++++ Input data

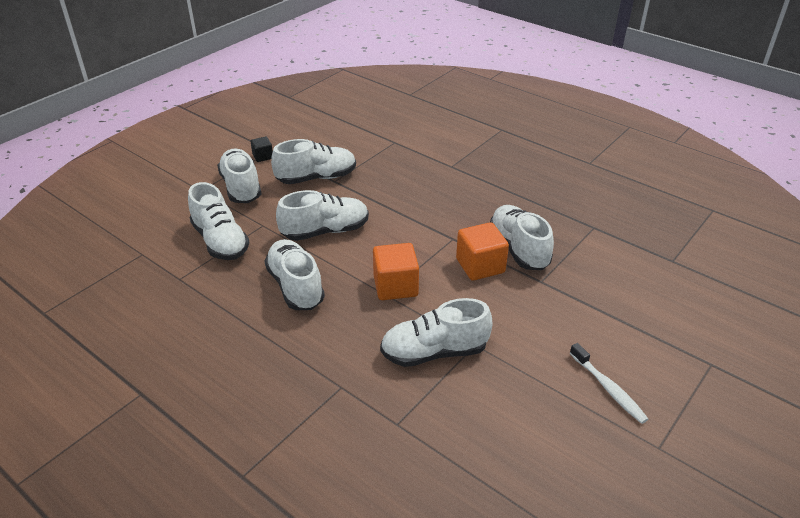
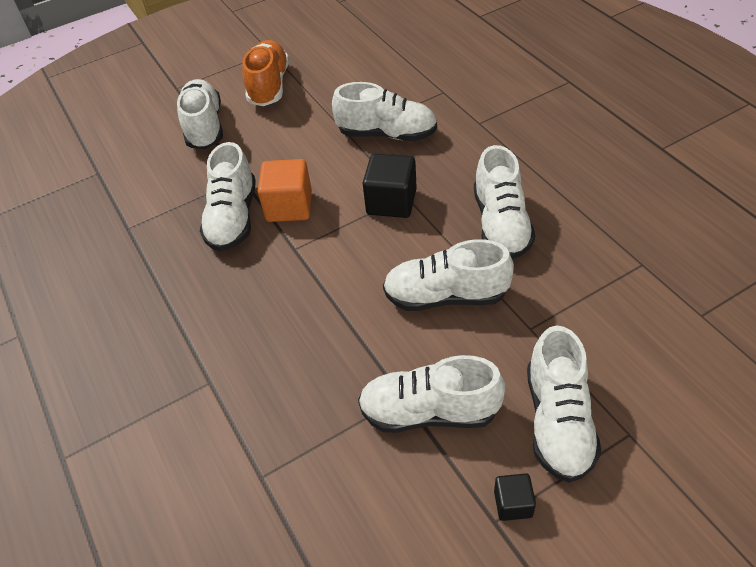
camera: 155 degrees left, 10 degrees up
(220, 241) = (591, 312): white shoe -> white shoe (204, 127)
(395, 286) = (391, 202): orange cube -> black cube
(608, 388) = (269, 86): white toothbrush -> orange shoe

++++++++

* _What is required_:
All of the material should be reproduced exactly, apart from the pictures.

* _Finished exercise_:
camera: 155 degrees left, 10 degrees up
(220, 241) = (591, 312): white shoe -> white shoe (204, 127)
(395, 286) = (391, 202): orange cube -> black cube
(608, 388) = (269, 86): white toothbrush -> orange shoe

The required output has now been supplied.